▶ _What to do_
Retype the opening lines of the data exactly, stopping after the line that contains "C7: 470nF (GND, N15) -> 150nF (GND, N15)". Skip every picture.

Difference listings:

○ ○ ○ ○

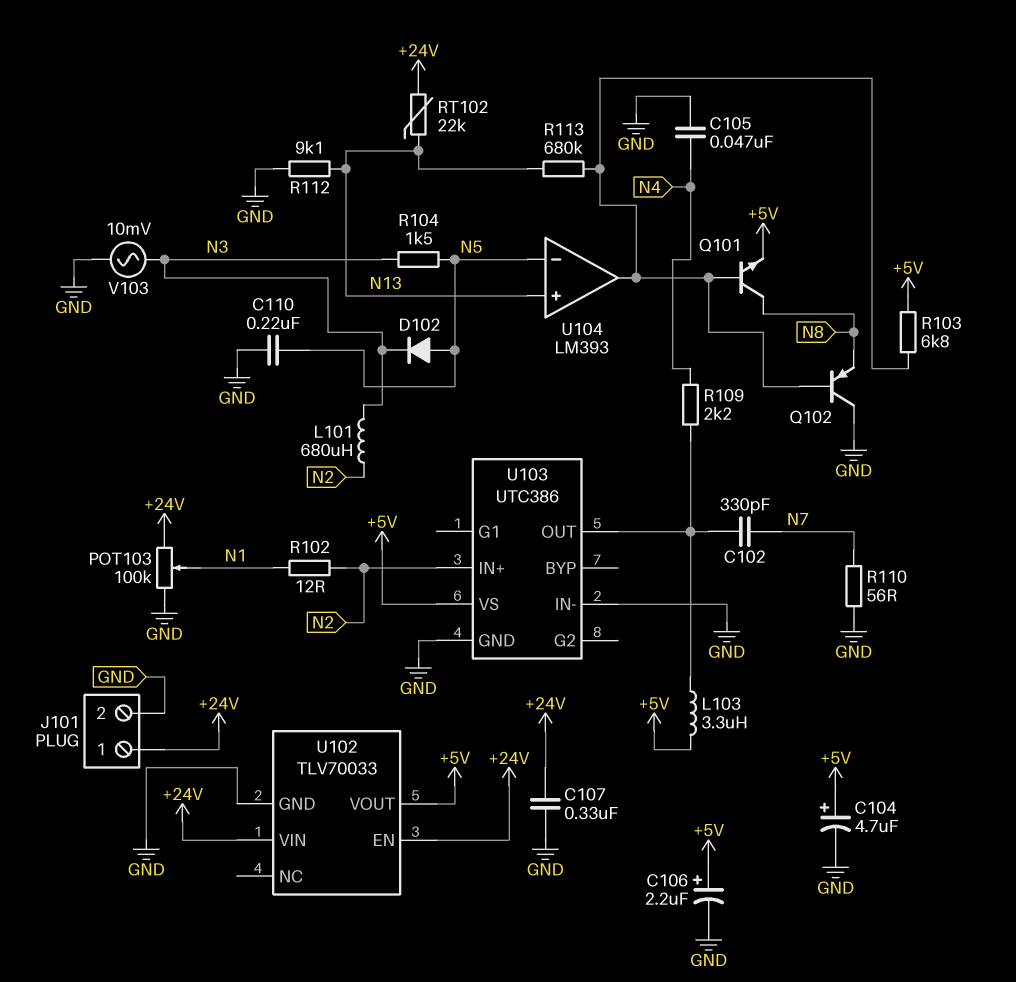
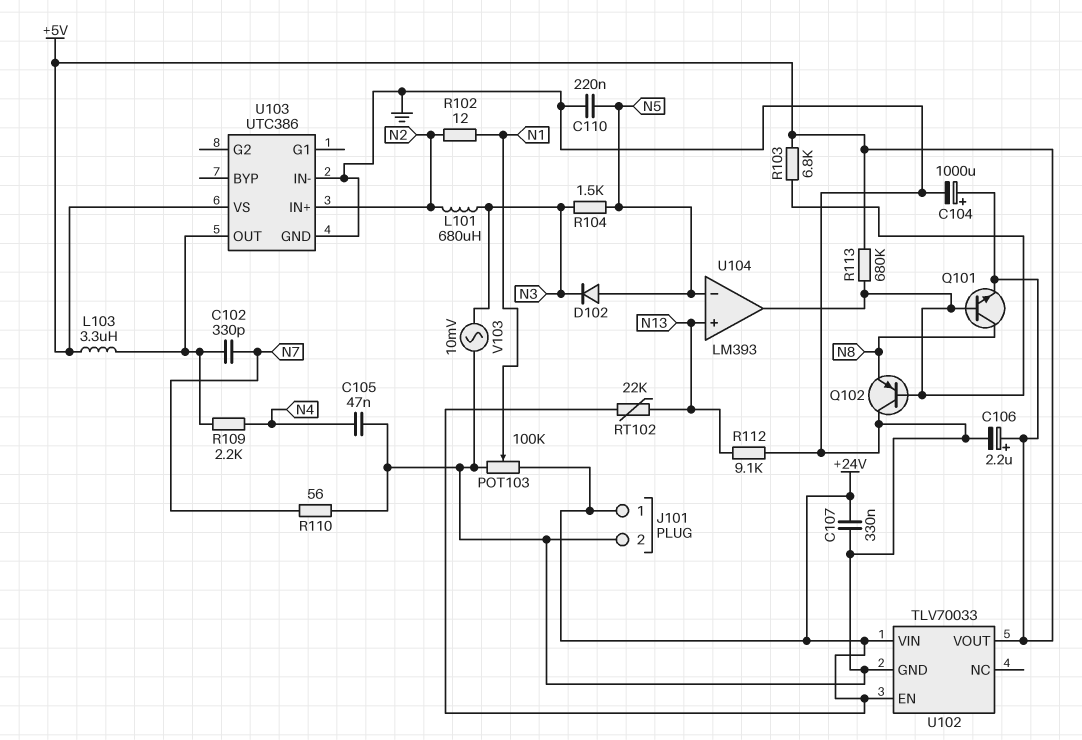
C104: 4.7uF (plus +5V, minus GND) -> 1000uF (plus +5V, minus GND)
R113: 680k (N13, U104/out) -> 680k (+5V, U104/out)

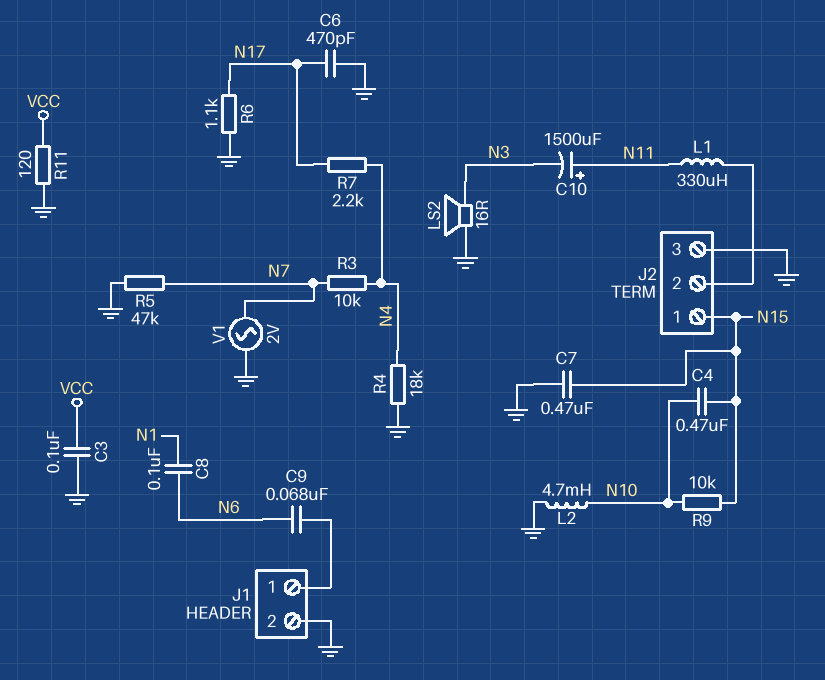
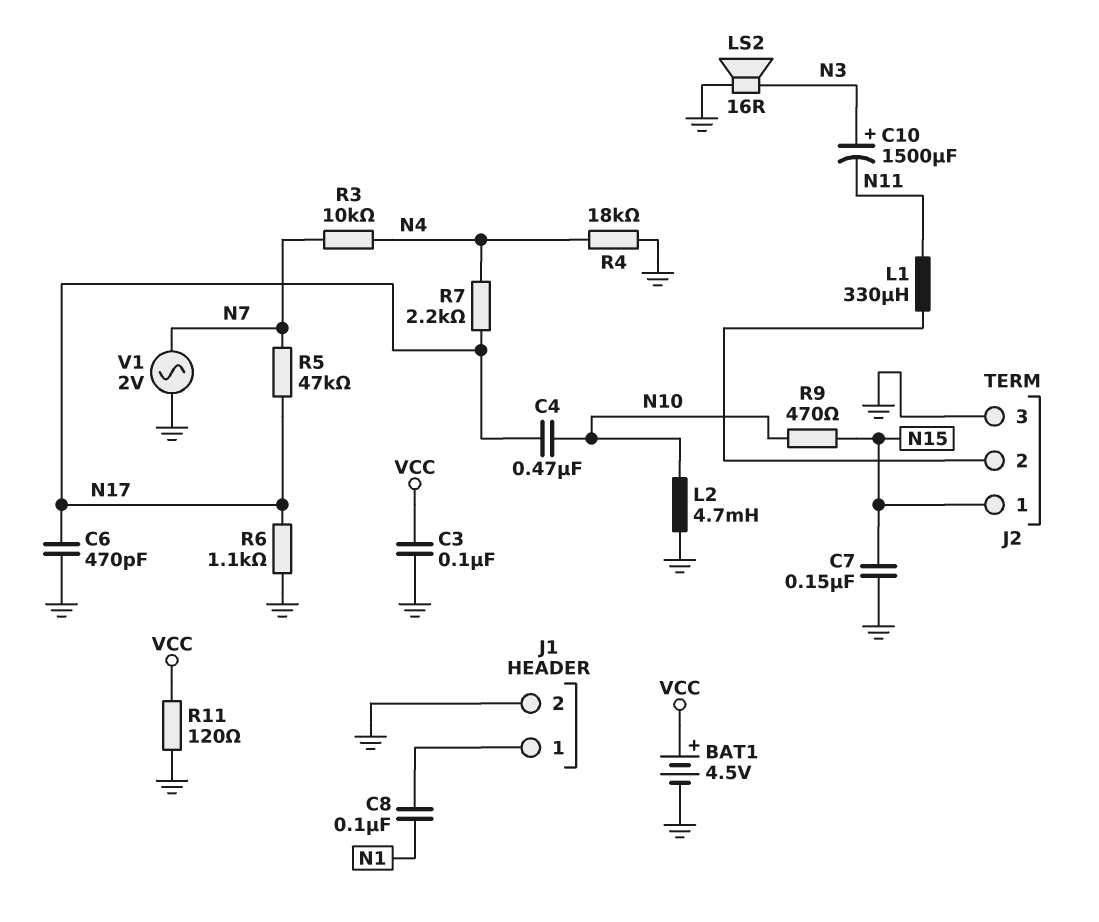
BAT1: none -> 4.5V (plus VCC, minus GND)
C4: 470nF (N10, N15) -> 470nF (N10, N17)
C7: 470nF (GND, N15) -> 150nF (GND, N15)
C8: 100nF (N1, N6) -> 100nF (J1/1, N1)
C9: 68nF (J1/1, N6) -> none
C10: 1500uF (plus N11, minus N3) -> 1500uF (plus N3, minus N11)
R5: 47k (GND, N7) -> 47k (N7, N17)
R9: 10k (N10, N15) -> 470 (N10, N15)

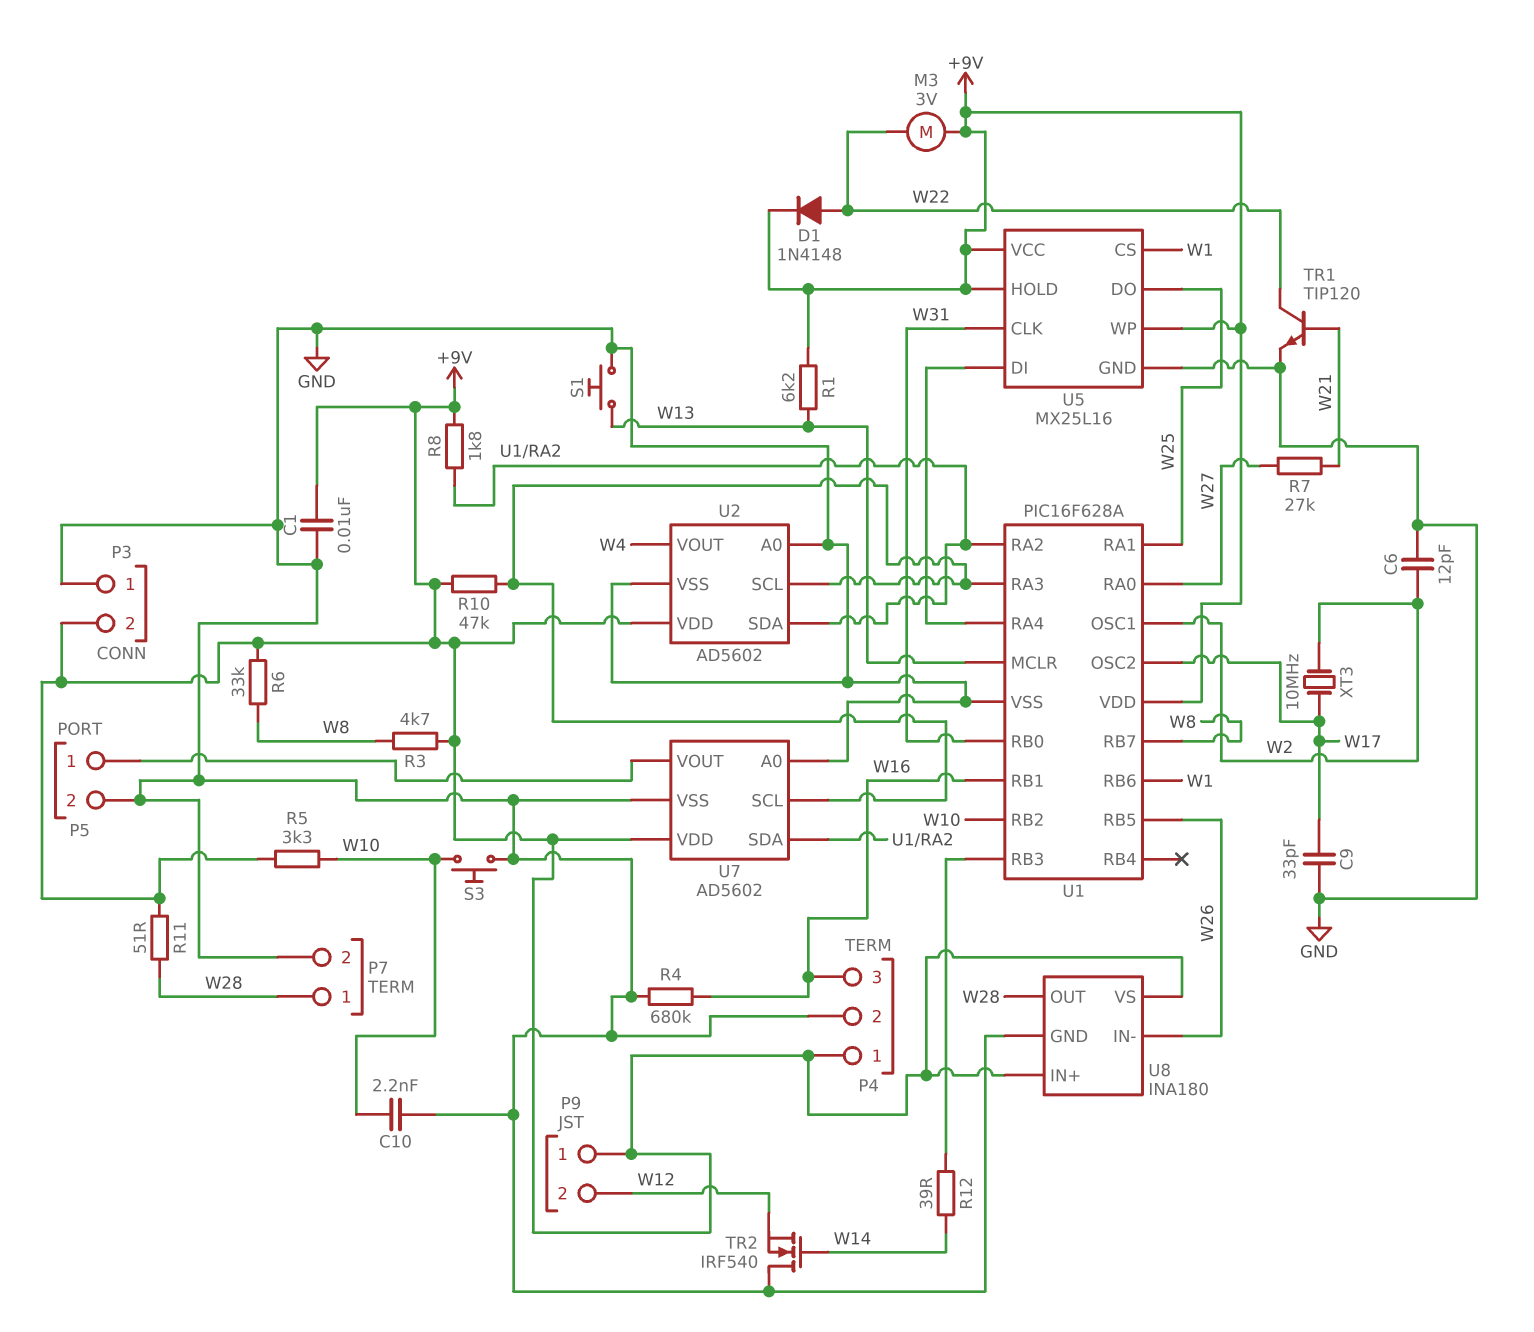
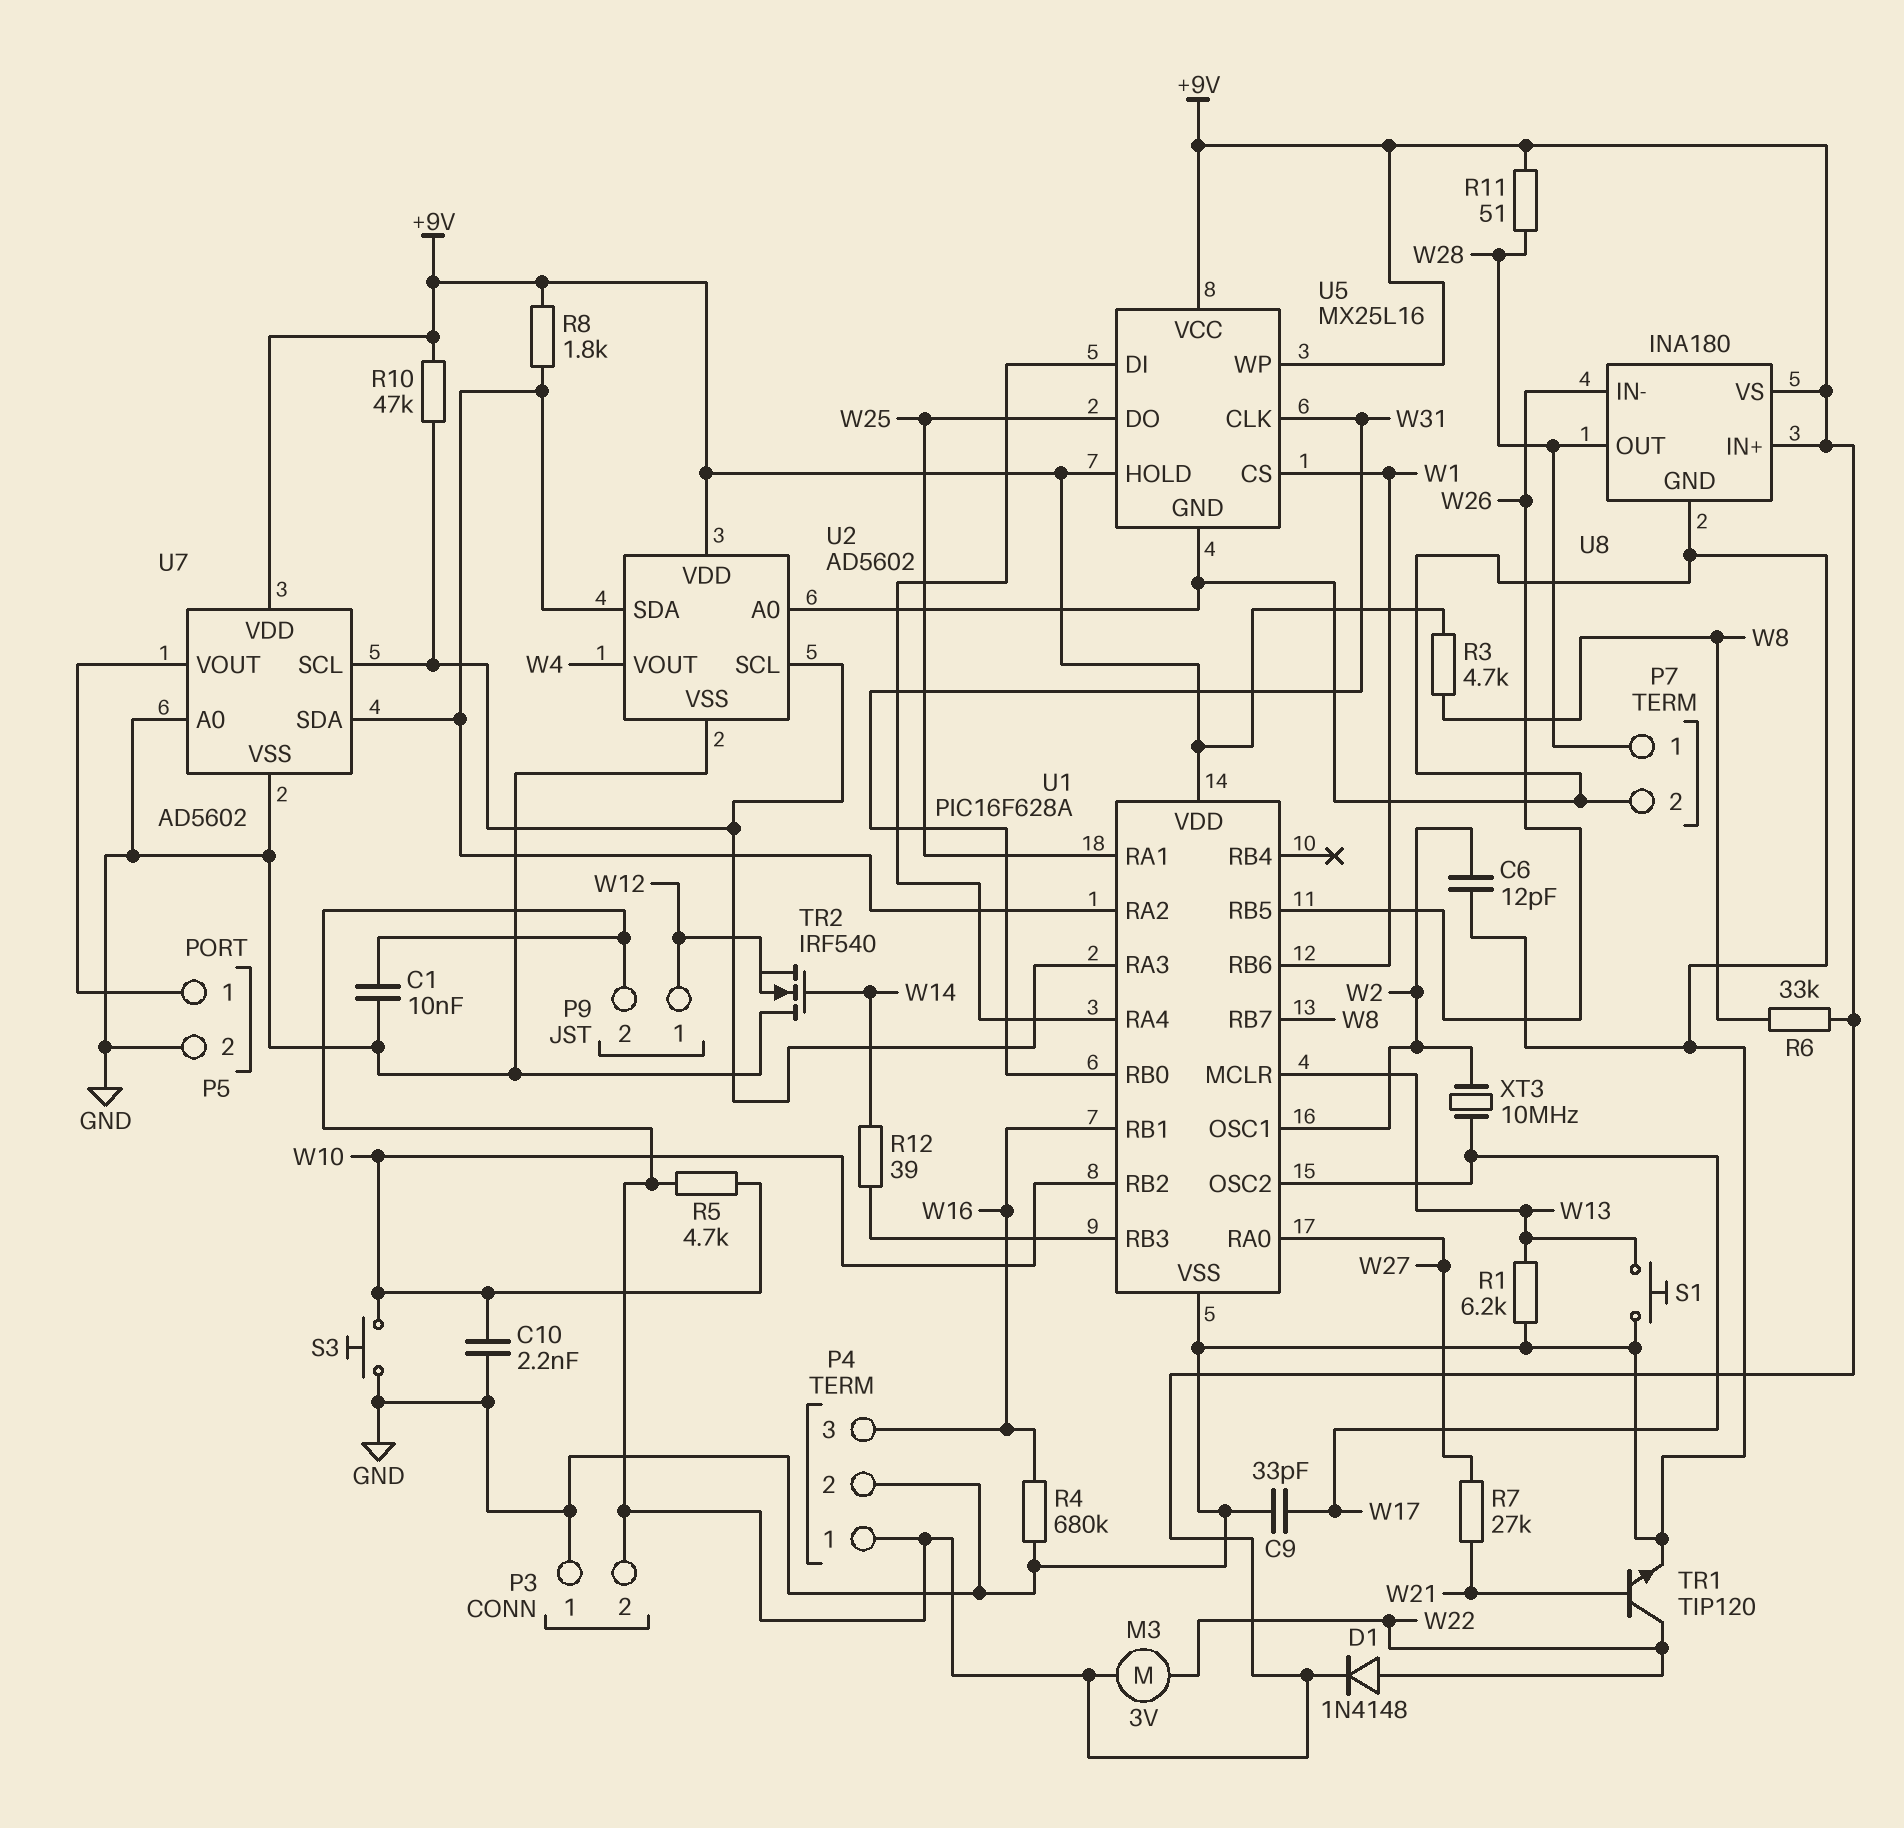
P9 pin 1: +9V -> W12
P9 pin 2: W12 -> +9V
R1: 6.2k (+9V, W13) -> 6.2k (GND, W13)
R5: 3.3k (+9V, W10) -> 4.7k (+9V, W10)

○ ○ ○ ○

▶ _Answer space_
C104: 4.7uF (plus +5V, minus GND) -> 1000uF (plus +5V, minus GND)
R113: 680k (N13, U104/out) -> 680k (+5V, U104/out)

BAT1: none -> 4.5V (plus VCC, minus GND)
C4: 470nF (N10, N15) -> 470nF (N10, N17)
C7: 470nF (GND, N15) -> 150nF (GND, N15)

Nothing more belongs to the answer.